*Raw data*
□ □ □
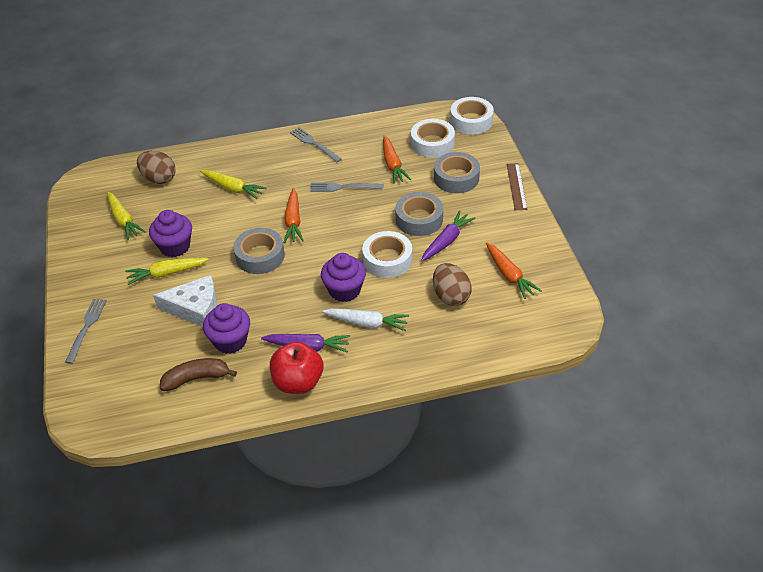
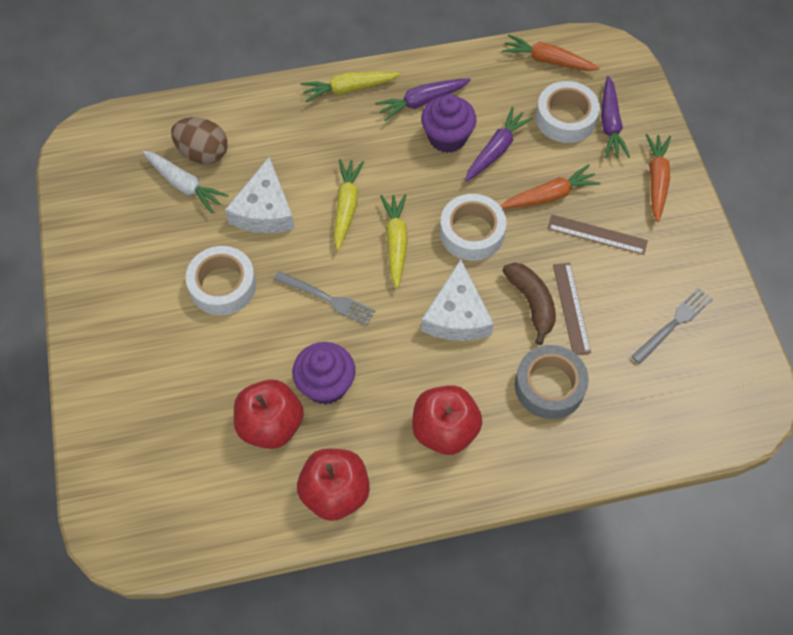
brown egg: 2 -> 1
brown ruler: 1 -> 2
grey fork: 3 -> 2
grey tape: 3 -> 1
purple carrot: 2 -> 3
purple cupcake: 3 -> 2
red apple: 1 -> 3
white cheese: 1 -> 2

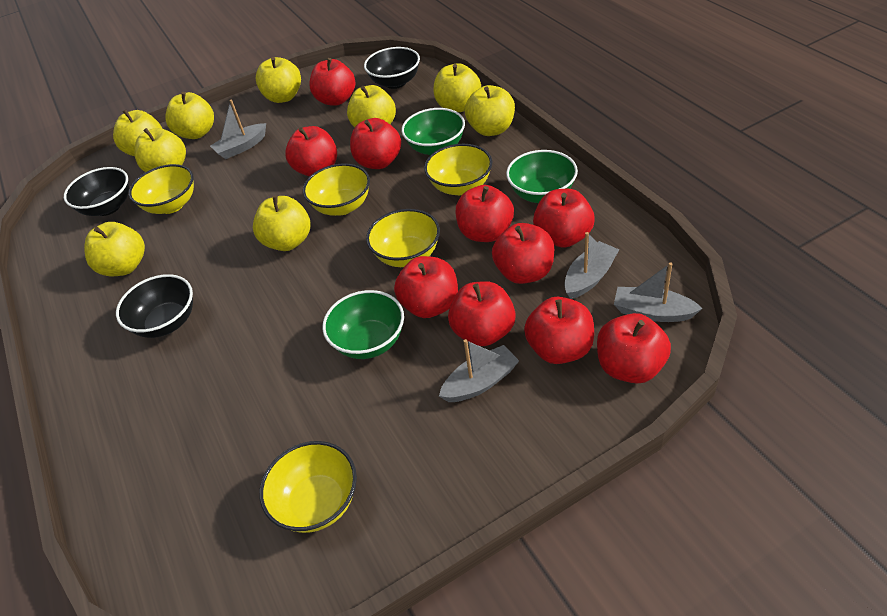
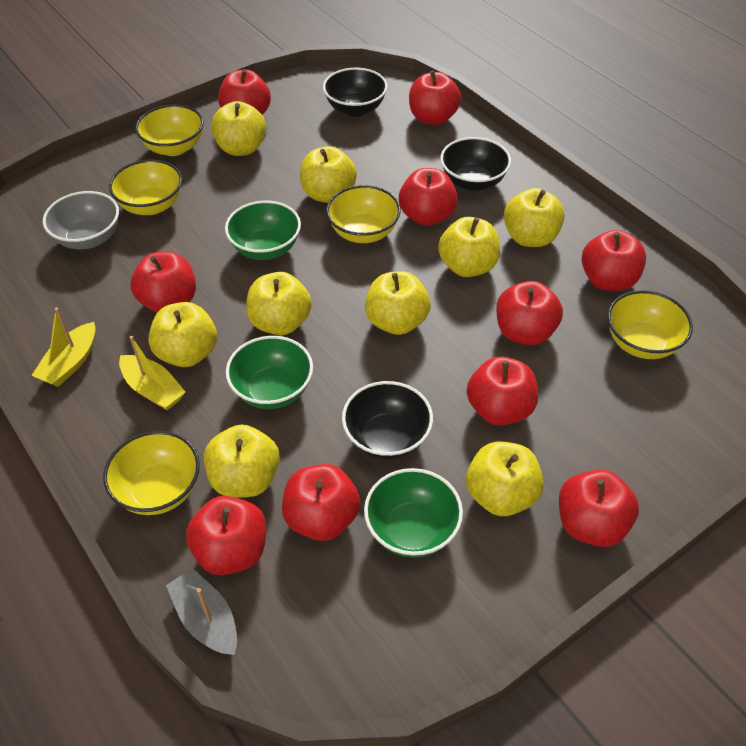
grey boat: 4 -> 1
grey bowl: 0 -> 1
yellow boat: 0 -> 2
□ □ □
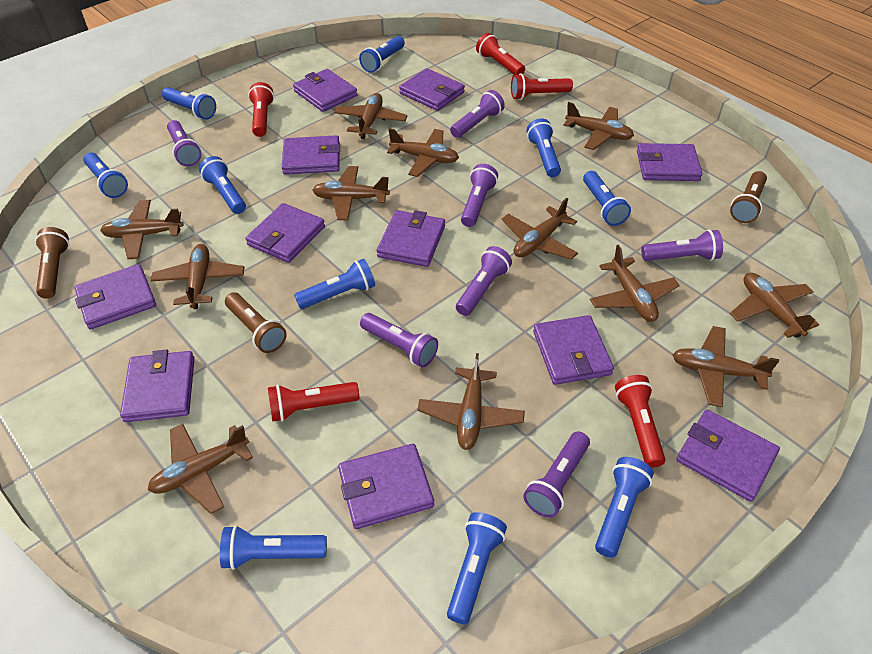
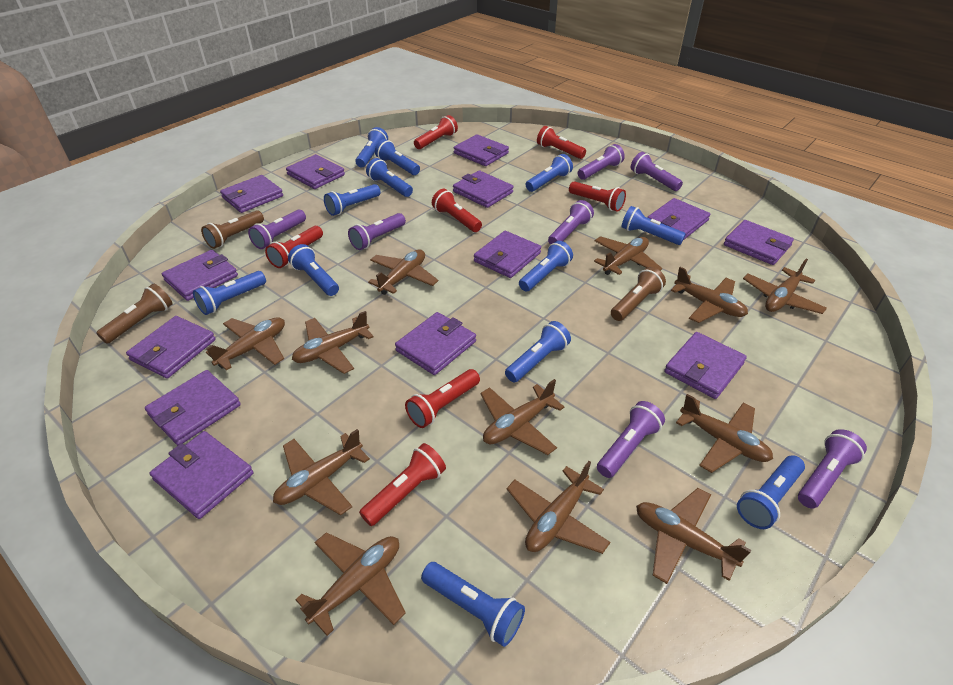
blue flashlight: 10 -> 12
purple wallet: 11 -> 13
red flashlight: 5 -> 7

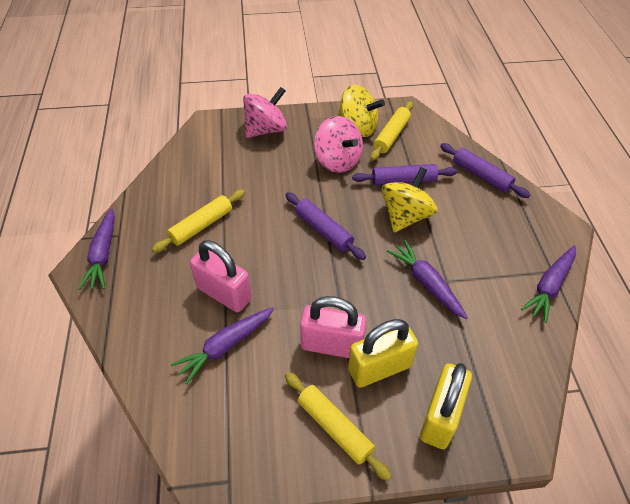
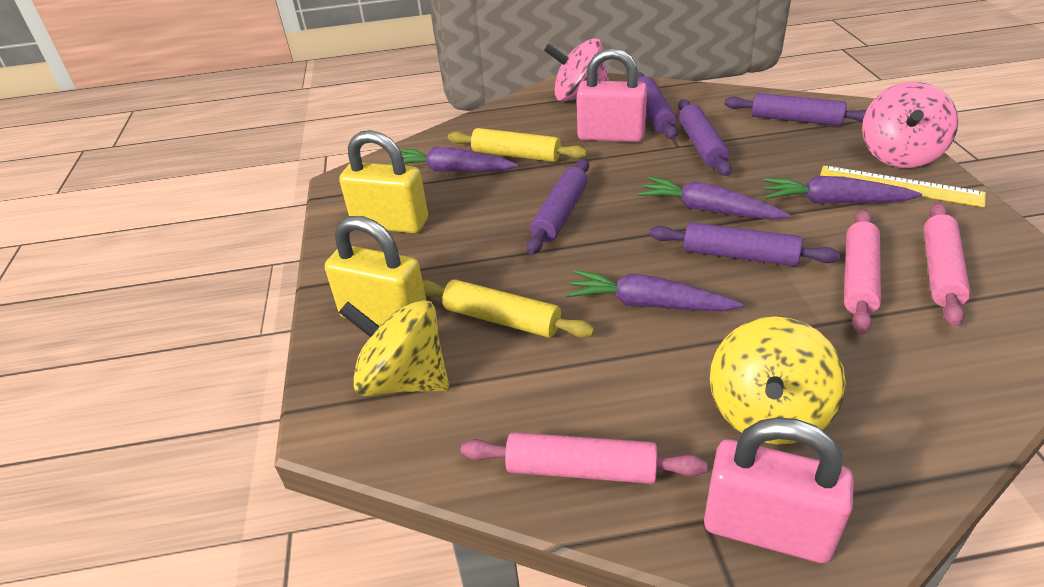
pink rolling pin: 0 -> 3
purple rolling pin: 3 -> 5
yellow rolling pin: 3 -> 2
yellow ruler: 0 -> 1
□ □ □
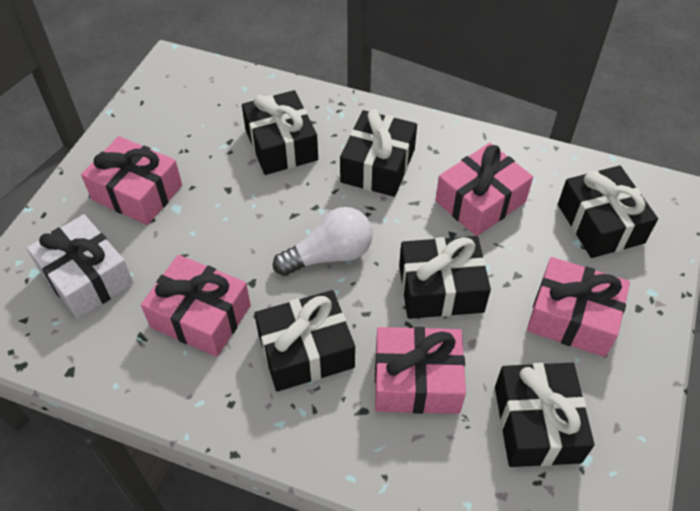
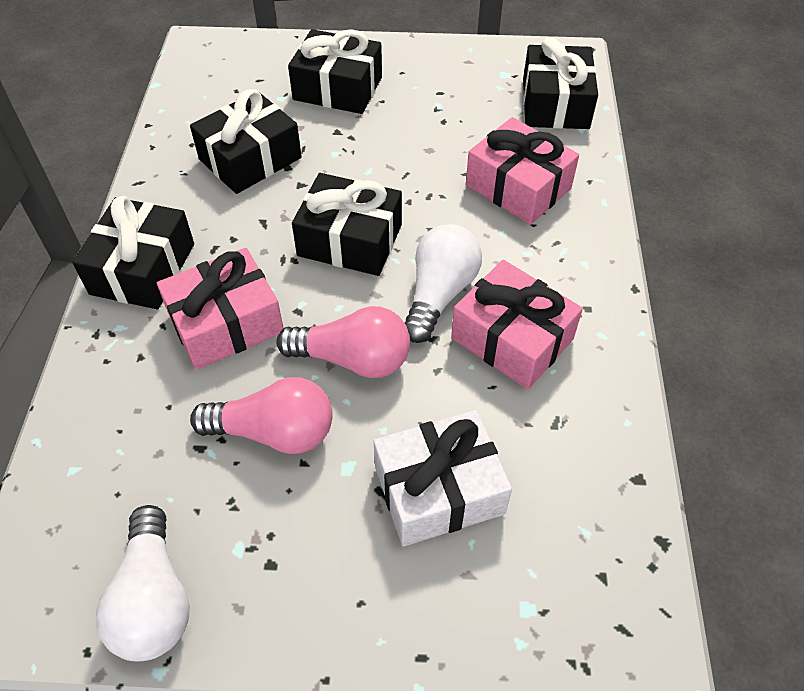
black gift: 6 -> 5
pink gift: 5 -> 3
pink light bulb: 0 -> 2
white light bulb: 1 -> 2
□ □ □
*Work item*
Look back at the entries above and repeat, unchanged, every line from the line holding "pink gift: 5 -> 3" through the line holding "white light bulb: 1 -> 2".

*Result below*
pink gift: 5 -> 3
pink light bulb: 0 -> 2
white light bulb: 1 -> 2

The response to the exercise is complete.